═════ Data supplied

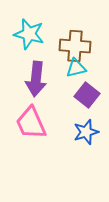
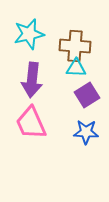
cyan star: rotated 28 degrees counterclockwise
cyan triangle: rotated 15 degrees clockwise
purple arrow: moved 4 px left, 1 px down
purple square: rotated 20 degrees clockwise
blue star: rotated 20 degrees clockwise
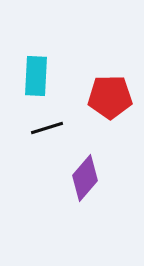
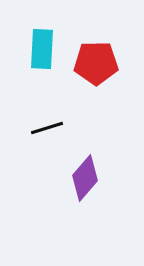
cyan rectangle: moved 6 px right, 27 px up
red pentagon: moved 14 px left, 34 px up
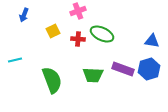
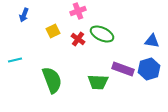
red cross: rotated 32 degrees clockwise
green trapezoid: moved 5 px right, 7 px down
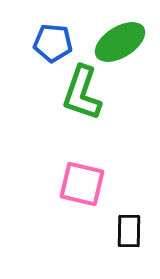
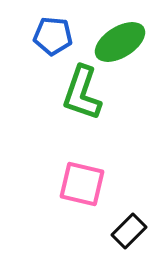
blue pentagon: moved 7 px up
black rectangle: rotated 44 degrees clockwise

══════════

Go through the material line by line, tally each line containing "right", and give the total only.

2